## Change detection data
=== Section Start ===
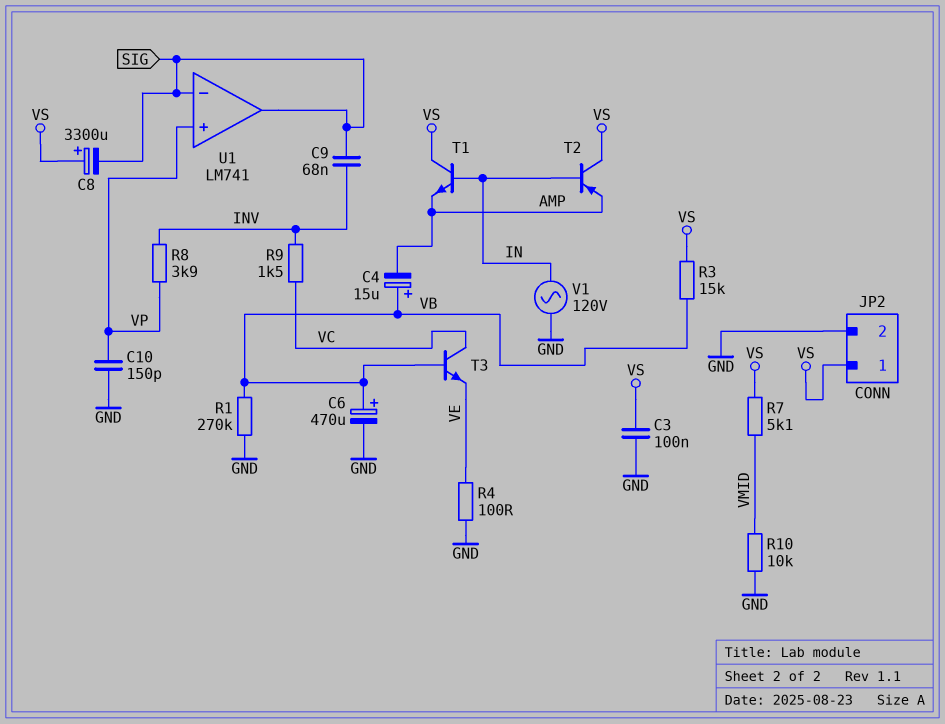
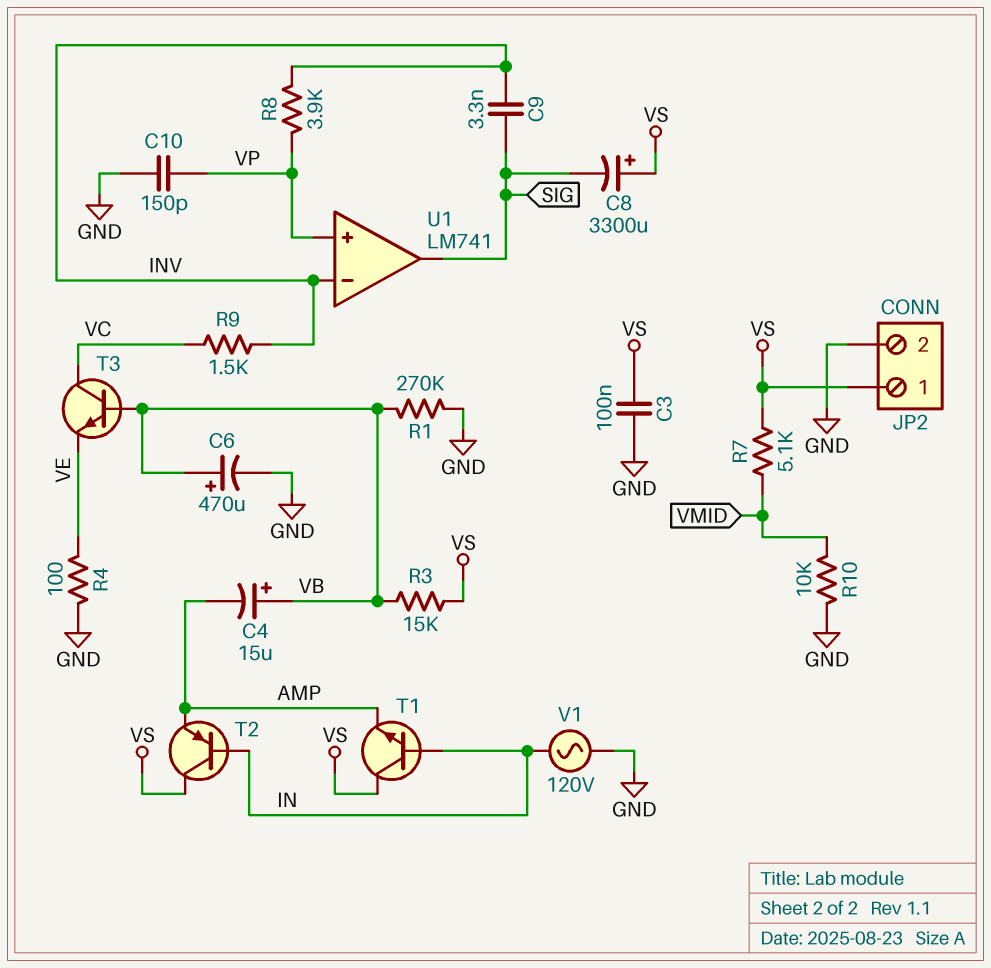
C9: 68nF (INV, SIG) -> 3.3nF (INV, SIG)
U1 pin in-: SIG -> INV

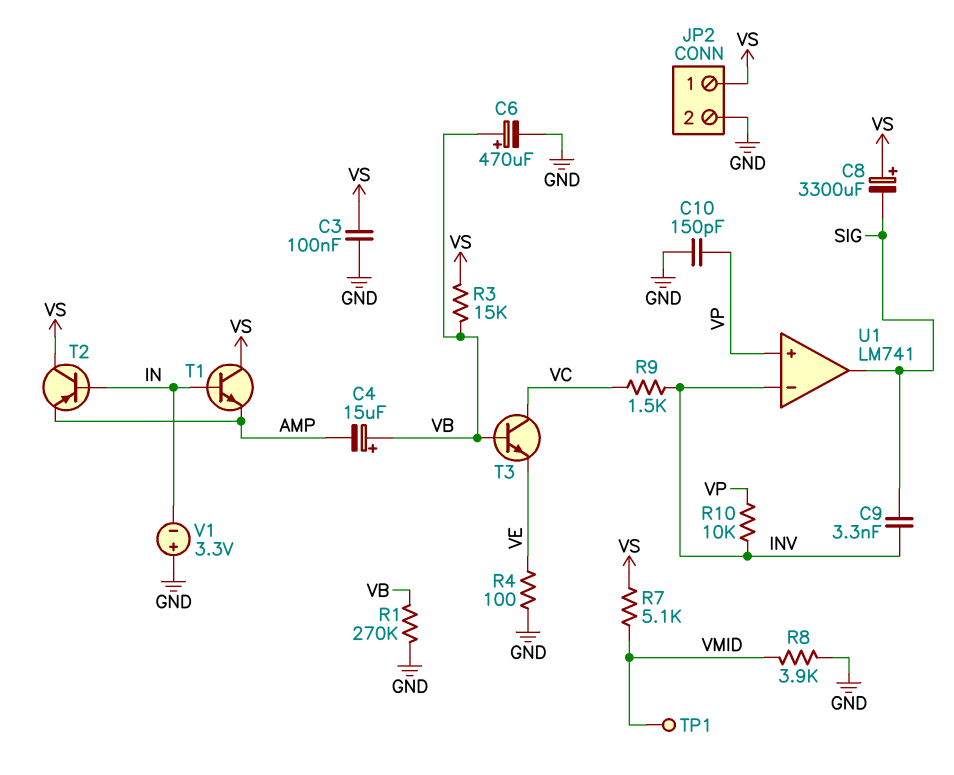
R8: 3.9k (INV, VP) -> 3.9k (GND, VMID)
R10: 10k (GND, VMID) -> 10k (INV, VP)
TP1: none -> test point (VMID)
V1: AC 120V (GND, IN) -> 3.3V (plus GND, minus IN)

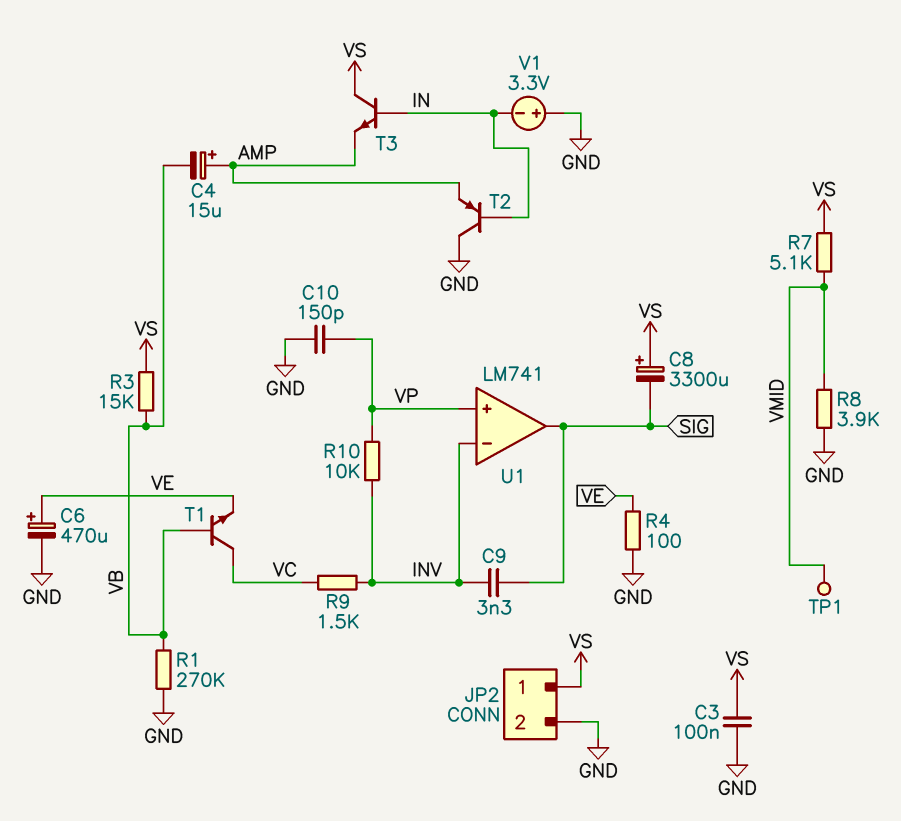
C4: 15uF (plus VB, minus AMP) -> 15uF (plus AMP, minus VB)
C6: 470uF (plus VB, minus GND) -> 470uF (plus VE, minus GND)
T1: NPN (B IN, C VS, E AMP) -> NPN (B VB, C VC, E VE)
T2: PNP (B IN, C VS, E AMP) -> PNP (B IN, C GND, E AMP)
T3: NPN (B VB, C VC, E VE) -> NPN (B IN, C VS, E AMP)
=== Section End ===
## WORK ITEM
Each entry should appear again exactly as written, pictures excluded.

## OUTPUT FOR THIS TASK
C9: 68nF (INV, SIG) -> 3.3nF (INV, SIG)
U1 pin in-: SIG -> INV

R8: 3.9k (INV, VP) -> 3.9k (GND, VMID)
R10: 10k (GND, VMID) -> 10k (INV, VP)
TP1: none -> test point (VMID)
V1: AC 120V (GND, IN) -> 3.3V (plus GND, minus IN)

C4: 15uF (plus VB, minus AMP) -> 15uF (plus AMP, minus VB)
C6: 470uF (plus VB, minus GND) -> 470uF (plus VE, minus GND)
T1: NPN (B IN, C VS, E AMP) -> NPN (B VB, C VC, E VE)
T2: PNP (B IN, C VS, E AMP) -> PNP (B IN, C GND, E AMP)
T3: NPN (B VB, C VC, E VE) -> NPN (B IN, C VS, E AMP)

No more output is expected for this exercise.